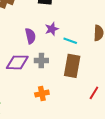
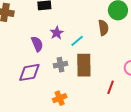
cyan line: (70, 41) -> (77, 41), turned -48
gray cross: (41, 61) -> (61, 65), moved

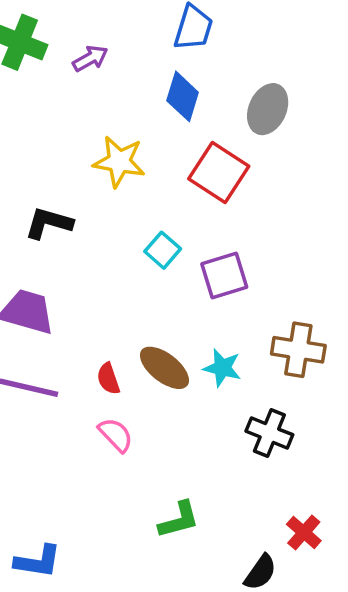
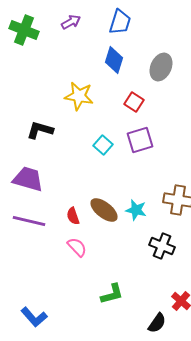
purple arrow: (90, 58) -> (71, 22), moved
red square: (219, 172) -> (134, 102), size x0.6
purple square: (224, 276) -> (140, 140), moved
blue L-shape: (38, 561) -> (34, 317), turned 40

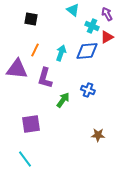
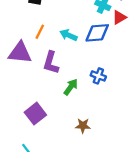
cyan arrow: (61, 53) -> (68, 35), turned -84
purple square: (31, 124) -> (35, 114), turned -30
brown star: (98, 135) -> (83, 126), moved

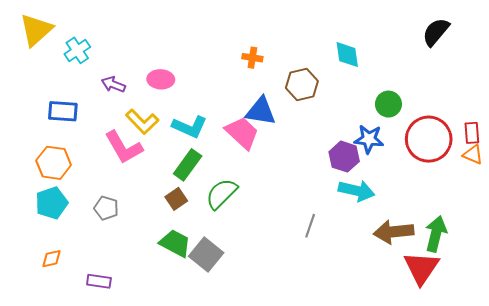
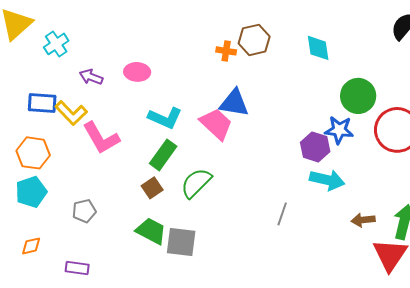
brown hexagon: (302, 84) -> (254, 40), moved
green circle: (388, 104) -> (358, 96), size x1.4
yellow L-shape: (142, 122) -> (71, 113), moved
gray pentagon: (106, 208) -> (84, 211), moved, turned -30
brown arrow: (394, 232) -> (363, 220), size x0.6
gray square: (206, 255) -> (181, 242), turned -32

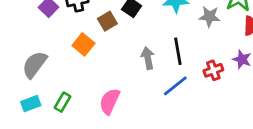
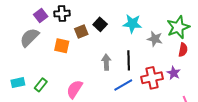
orange square: (83, 44) -> (62, 46), turned -35
gray semicircle: (35, 65) -> (29, 37), moved
red cross: (213, 70) -> (152, 78), size x1.5

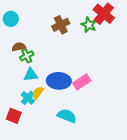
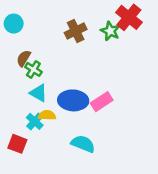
brown semicircle: (19, 47) -> (24, 58), turned -48
green cross: (27, 56) -> (33, 69), turned -32
cyan triangle: (31, 75) -> (38, 93), turned 35
yellow semicircle: (38, 93) -> (47, 115), turned 56

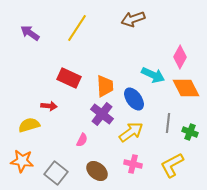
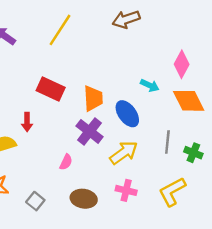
cyan arrow: (153, 75) -> (150, 85), size x0.7
red arrow: (49, 106) -> (27, 122), turned 84
brown ellipse: (97, 171) -> (84, 199), turned -30
gray square: (56, 173) -> (35, 201), size x0.7

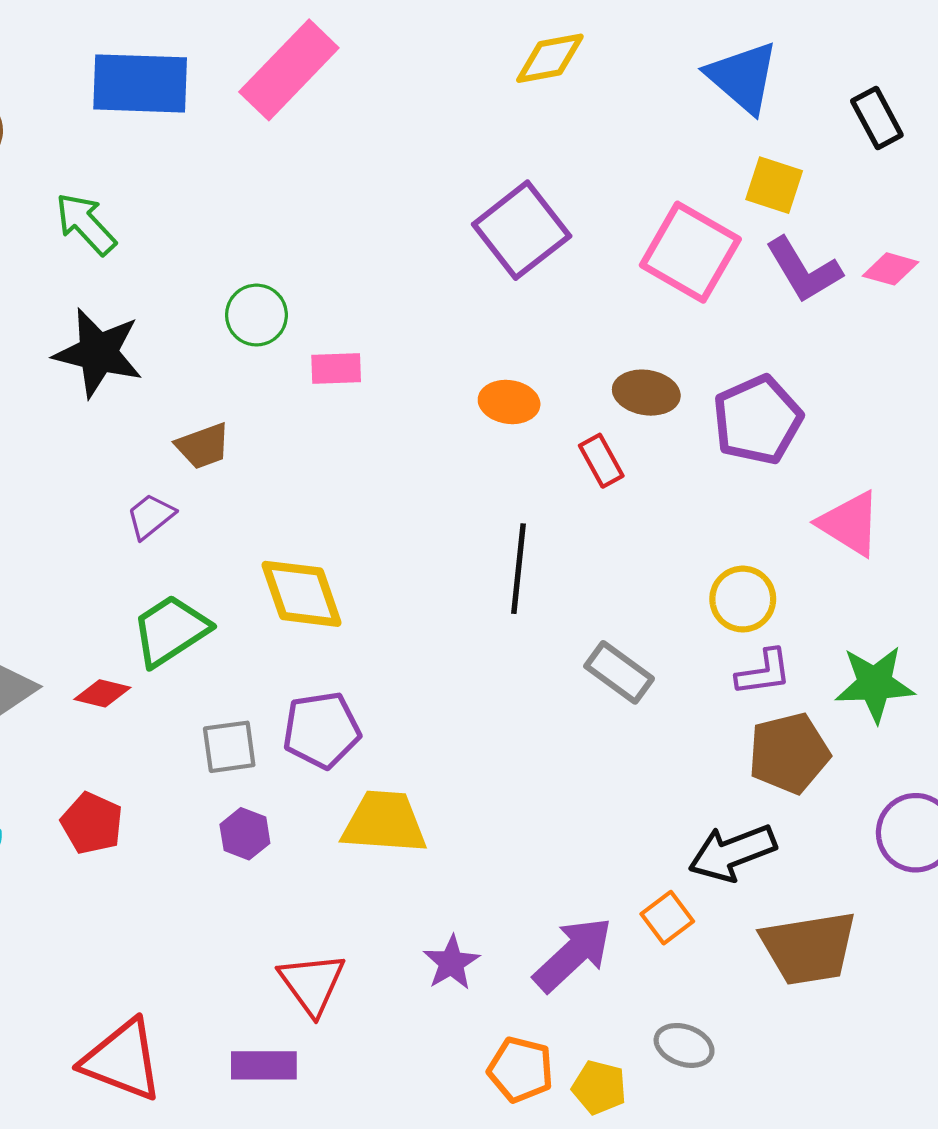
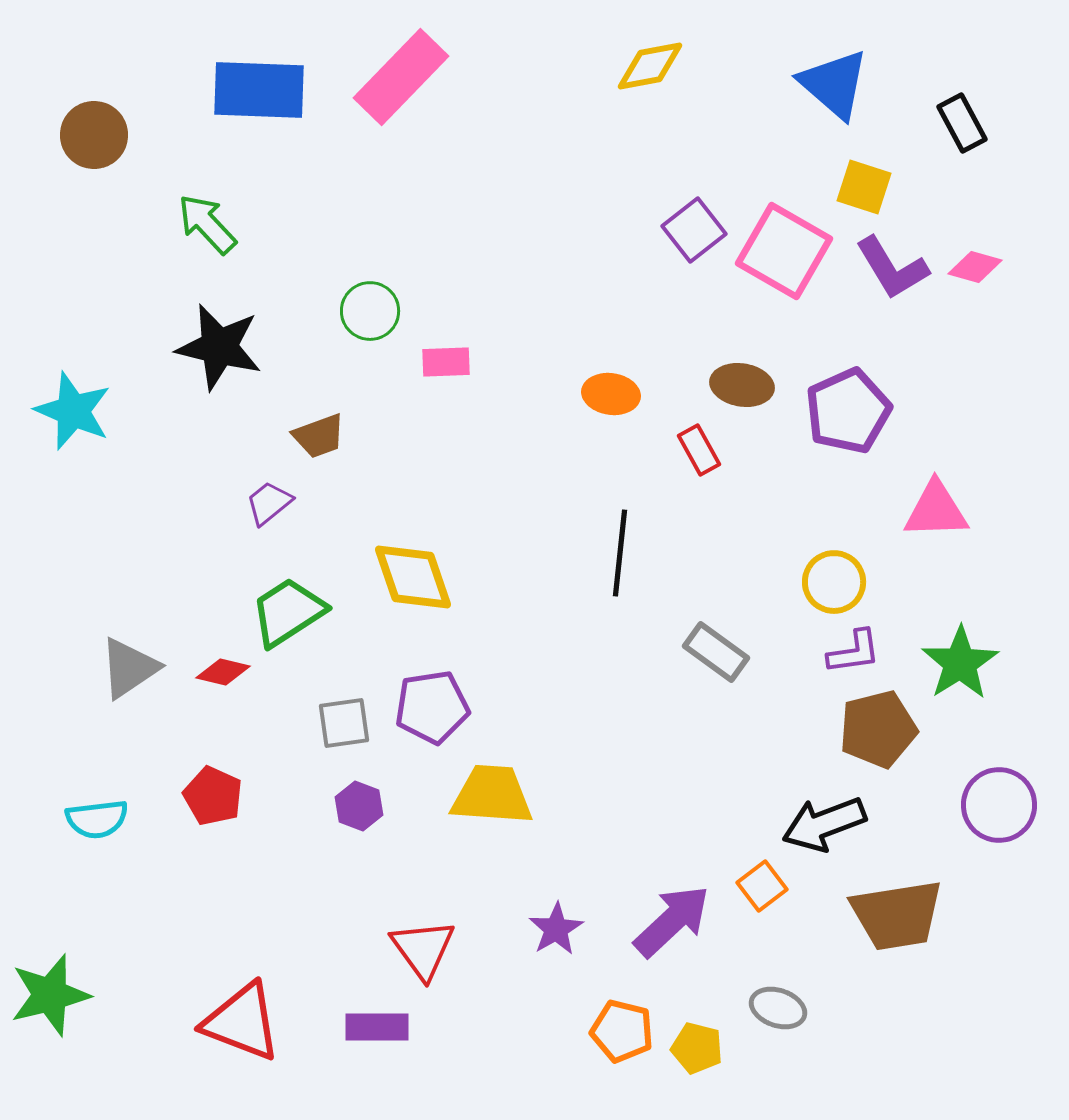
purple square: (522, 230) -> (694, 230), moved, size x0.7
pink triangle: (850, 524) -> (936, 510), turned -34
green star: (875, 684) -> (960, 663), turned -30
--------
■ Problem details ■
Please transcribe the whole listing above exactly, with the images left out.

■ Finished exercise ■
cyan line: (70, 41) -> (77, 41), turned -48
gray cross: (41, 61) -> (61, 65), moved

purple arrow: (90, 58) -> (71, 22), moved
red square: (219, 172) -> (134, 102), size x0.6
purple square: (224, 276) -> (140, 140), moved
blue L-shape: (38, 561) -> (34, 317), turned 40

cyan arrow: (61, 53) -> (68, 35), turned -84
purple square: (31, 124) -> (35, 114), turned -30
brown star: (98, 135) -> (83, 126), moved

brown hexagon: (302, 84) -> (254, 40), moved
green circle: (388, 104) -> (358, 96), size x1.4
yellow L-shape: (142, 122) -> (71, 113), moved
gray pentagon: (106, 208) -> (84, 211), moved, turned -30
brown arrow: (394, 232) -> (363, 220), size x0.6
gray square: (206, 255) -> (181, 242), turned -32

orange square: (83, 44) -> (62, 46), turned -35
gray semicircle: (35, 65) -> (29, 37), moved
red cross: (213, 70) -> (152, 78), size x1.5

brown semicircle: (19, 47) -> (24, 58), turned -48
green cross: (27, 56) -> (33, 69), turned -32
cyan triangle: (31, 75) -> (38, 93), turned 35
yellow semicircle: (38, 93) -> (47, 115), turned 56

cyan arrow: (153, 75) -> (150, 85), size x0.7
red arrow: (49, 106) -> (27, 122), turned 84
brown ellipse: (97, 171) -> (84, 199), turned -30
gray square: (56, 173) -> (35, 201), size x0.7

purple square: (522, 230) -> (694, 230), moved, size x0.7
pink triangle: (850, 524) -> (936, 510), turned -34
green star: (875, 684) -> (960, 663), turned -30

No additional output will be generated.